━━━ Source information ━━━

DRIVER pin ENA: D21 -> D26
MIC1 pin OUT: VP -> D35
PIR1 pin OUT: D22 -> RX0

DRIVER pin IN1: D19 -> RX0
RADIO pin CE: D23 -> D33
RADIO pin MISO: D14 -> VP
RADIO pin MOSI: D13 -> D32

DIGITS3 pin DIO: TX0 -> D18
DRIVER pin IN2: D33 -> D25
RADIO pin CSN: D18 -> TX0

━━━
━━━ Source information ━━━

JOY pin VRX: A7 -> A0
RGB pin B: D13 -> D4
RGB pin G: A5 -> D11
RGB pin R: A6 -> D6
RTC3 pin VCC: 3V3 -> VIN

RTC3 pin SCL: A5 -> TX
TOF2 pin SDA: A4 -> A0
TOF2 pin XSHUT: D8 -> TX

━━━
━━━ Source information ━━━

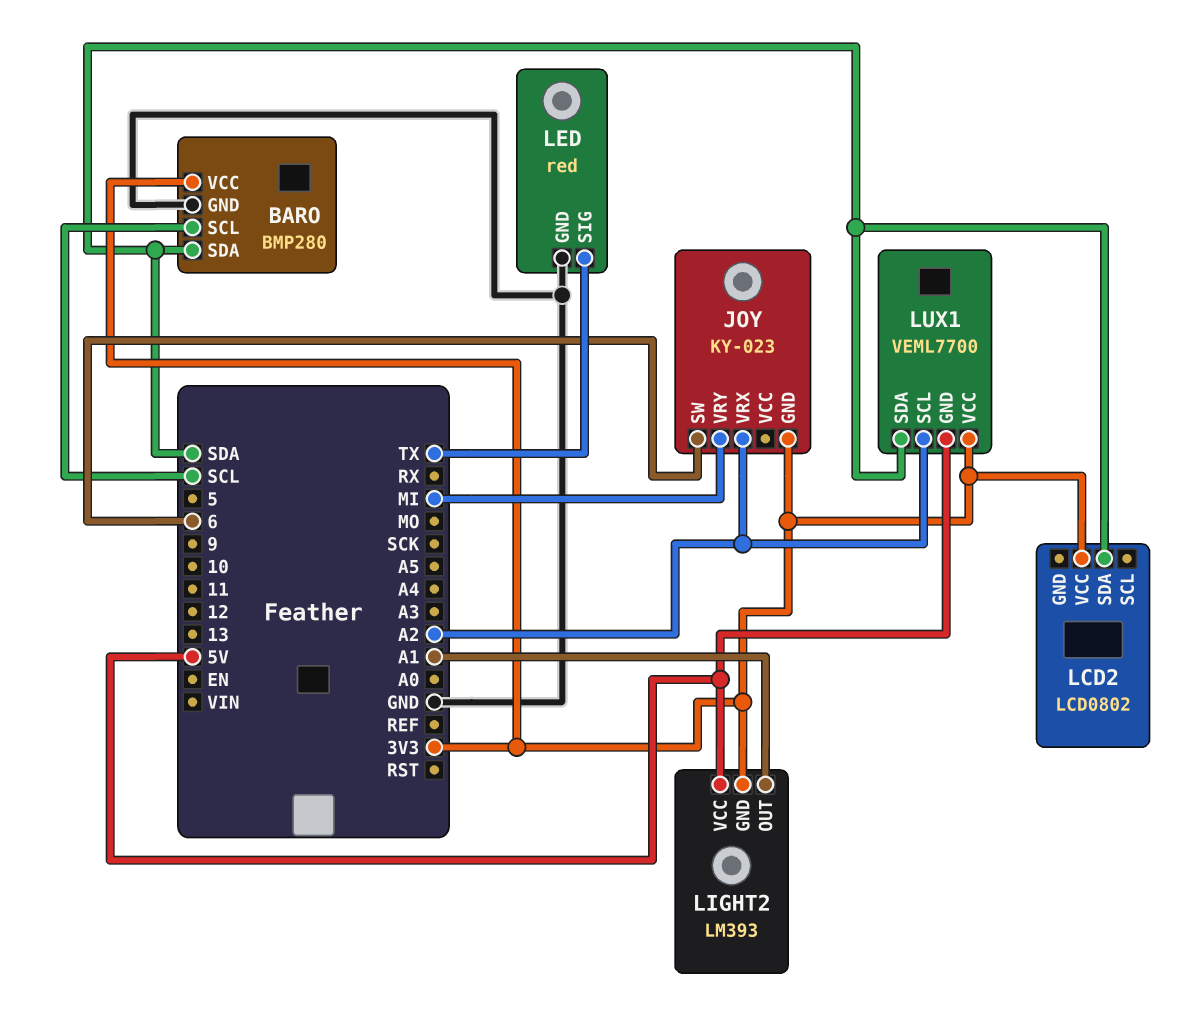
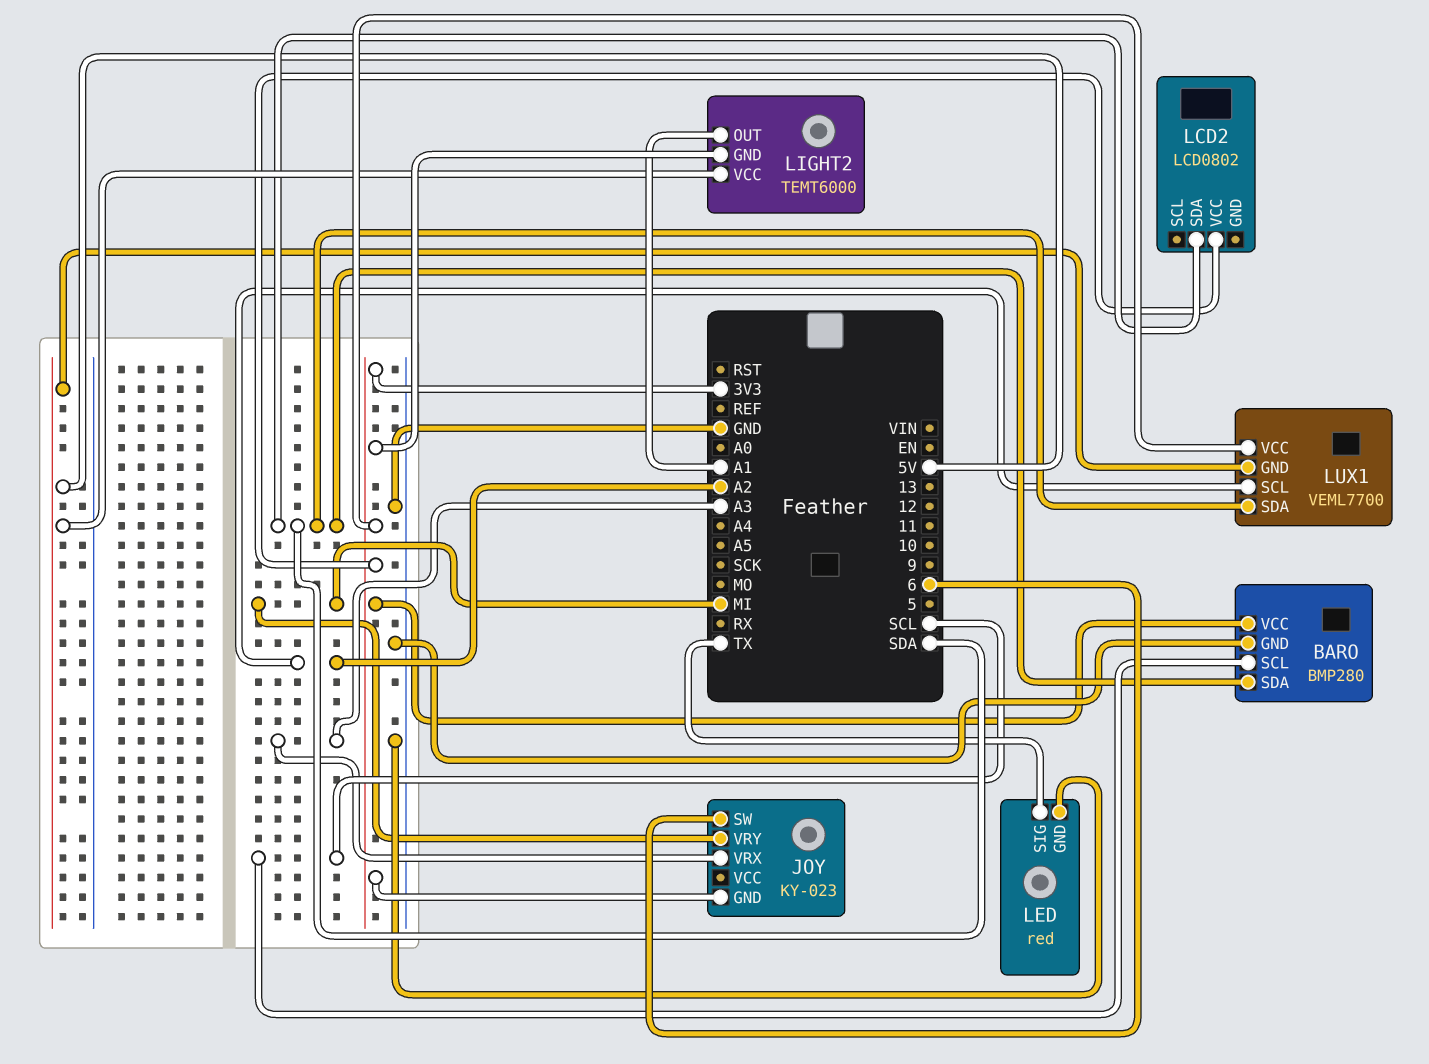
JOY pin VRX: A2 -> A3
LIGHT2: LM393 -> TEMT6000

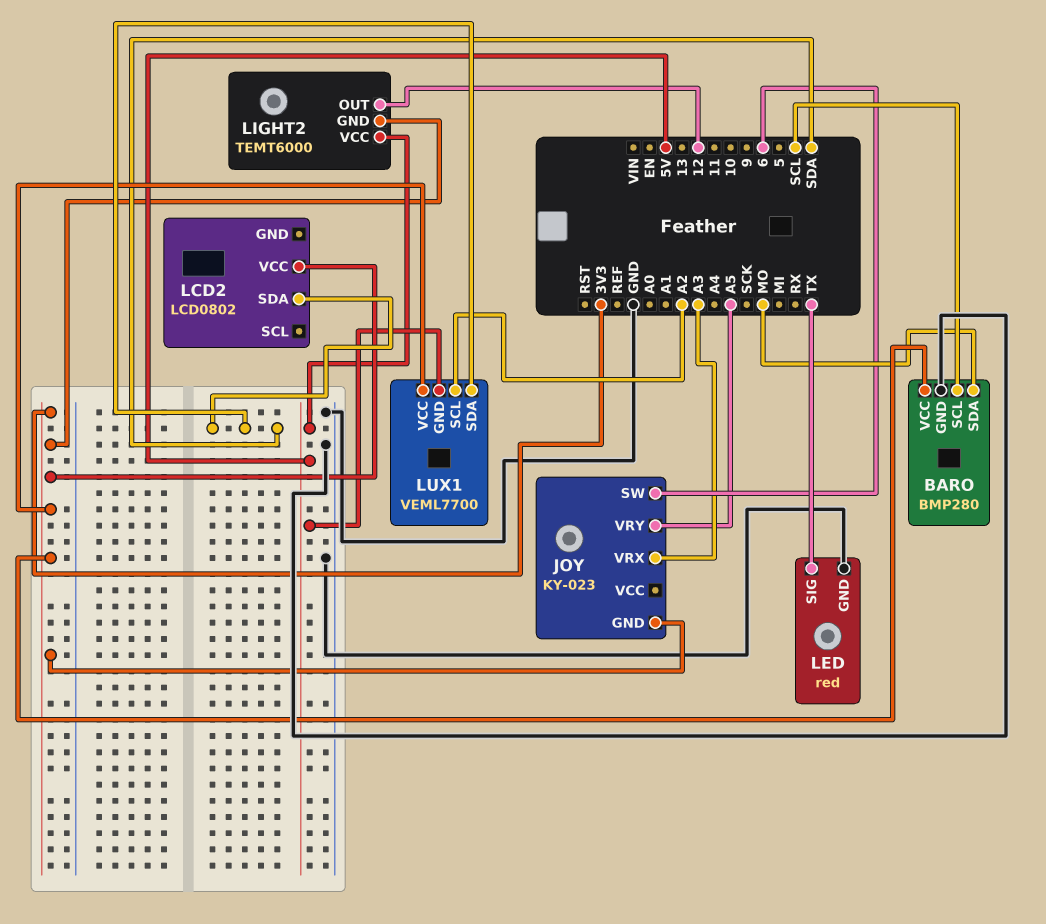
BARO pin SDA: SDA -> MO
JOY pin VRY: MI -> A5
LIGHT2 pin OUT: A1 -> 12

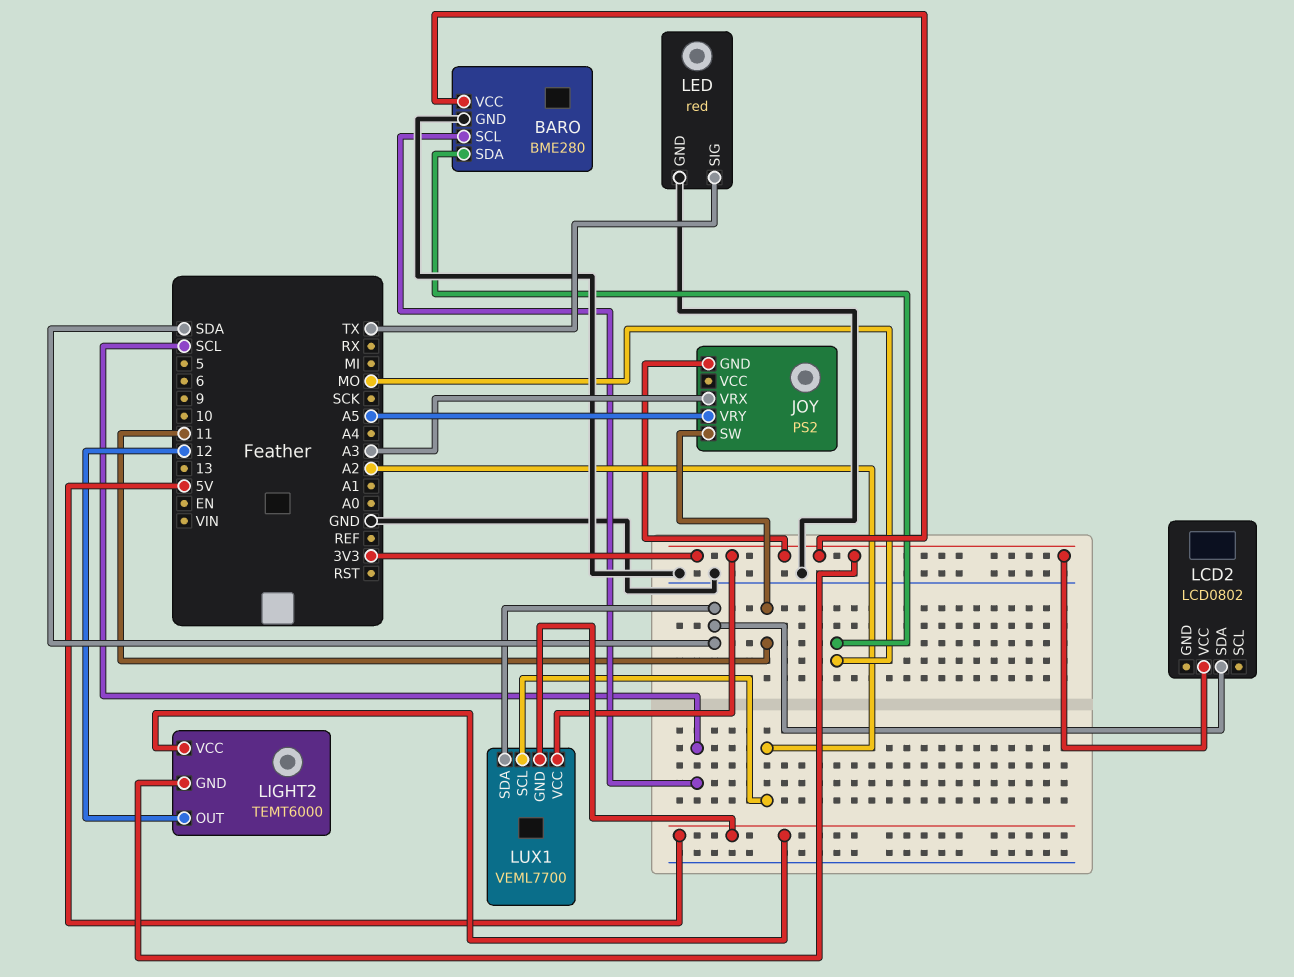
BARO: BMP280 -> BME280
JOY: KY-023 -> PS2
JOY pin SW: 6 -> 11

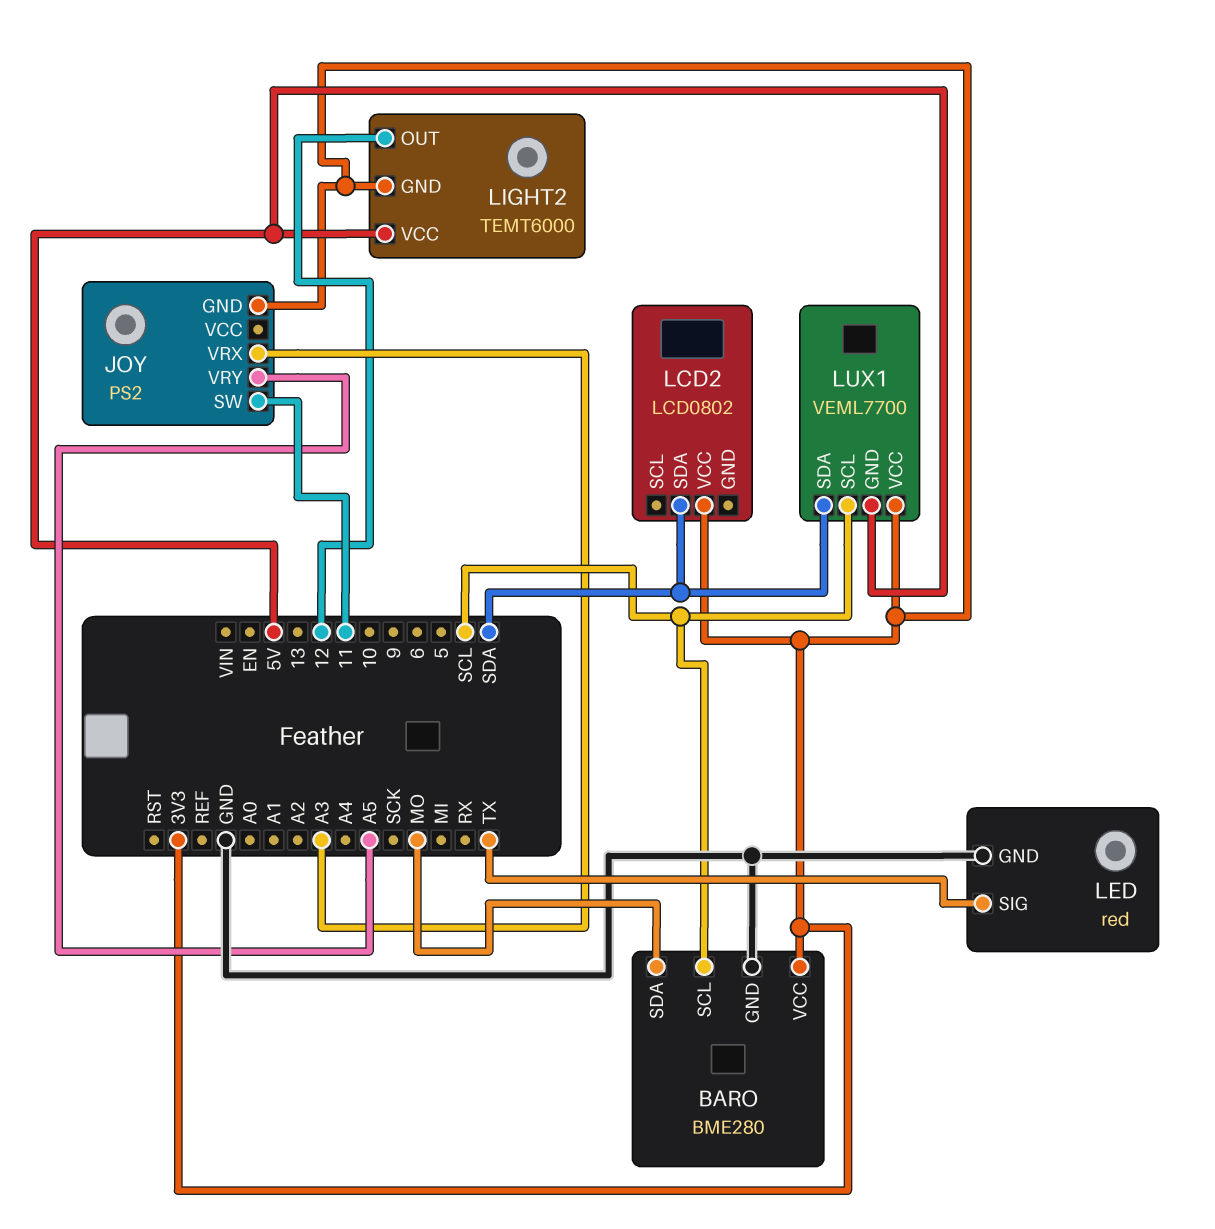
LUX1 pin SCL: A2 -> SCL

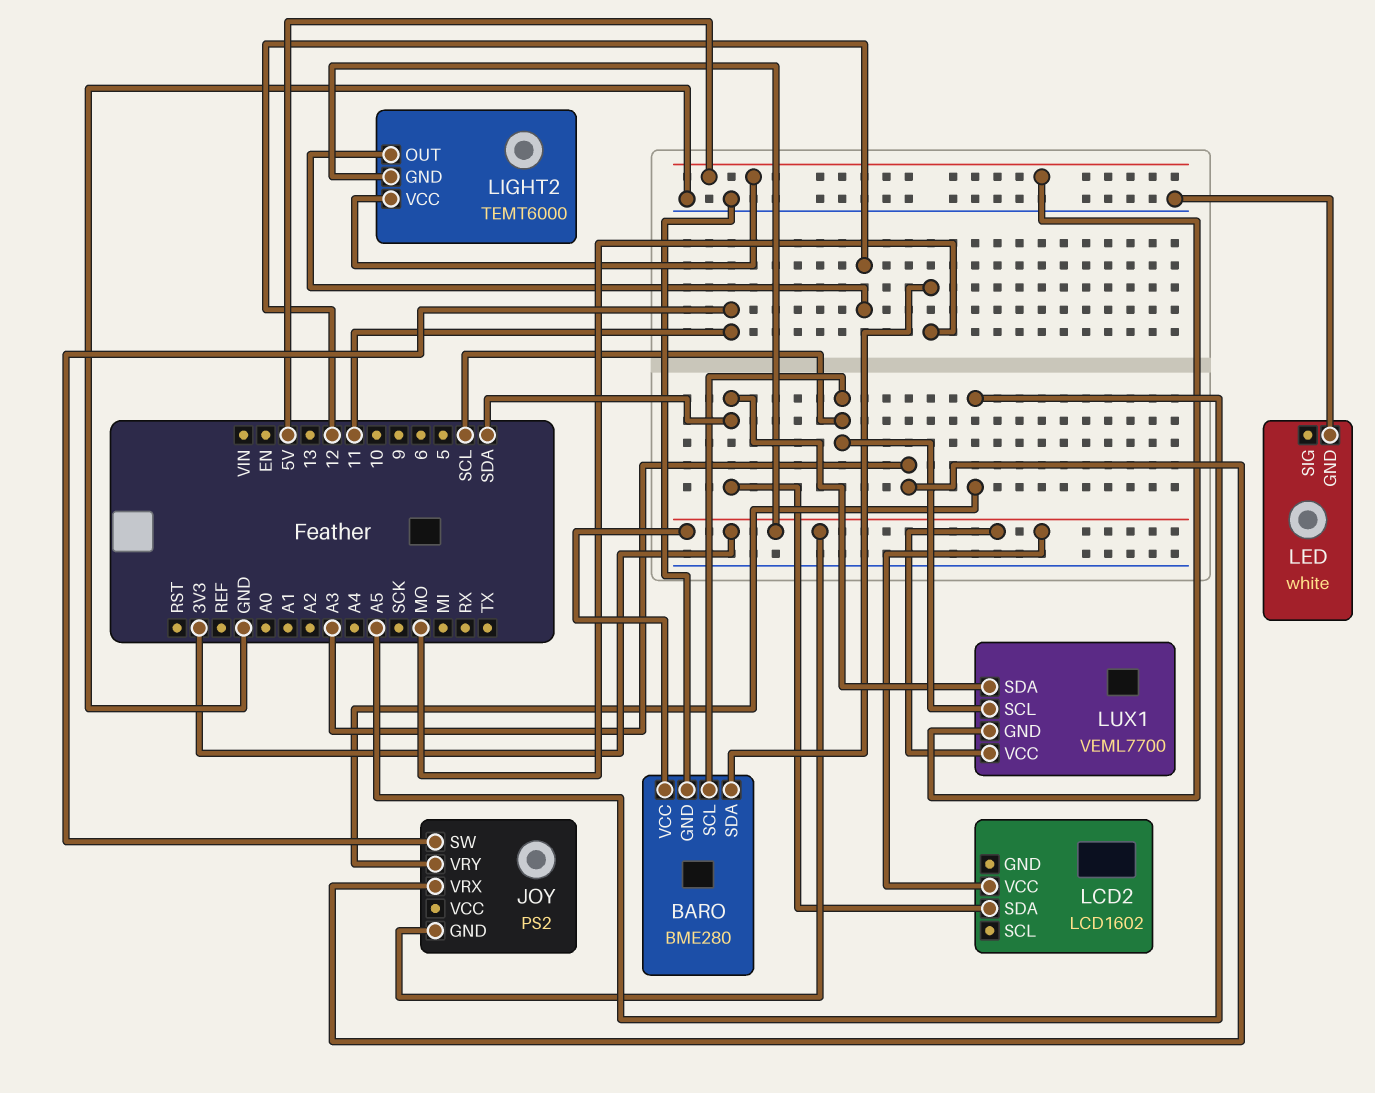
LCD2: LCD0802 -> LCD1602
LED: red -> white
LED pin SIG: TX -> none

━━━

### Problem description
Look above for the line with "DRIVER pin ENA: D21 -> D26" and the line with "RADIO pin CSN: D18 -> TX0"; transcribe both and all lines in between, exactly, and nothing else.

### Written response
DRIVER pin ENA: D21 -> D26
MIC1 pin OUT: VP -> D35
PIR1 pin OUT: D22 -> RX0

DRIVER pin IN1: D19 -> RX0
RADIO pin CE: D23 -> D33
RADIO pin MISO: D14 -> VP
RADIO pin MOSI: D13 -> D32

DIGITS3 pin DIO: TX0 -> D18
DRIVER pin IN2: D33 -> D25
RADIO pin CSN: D18 -> TX0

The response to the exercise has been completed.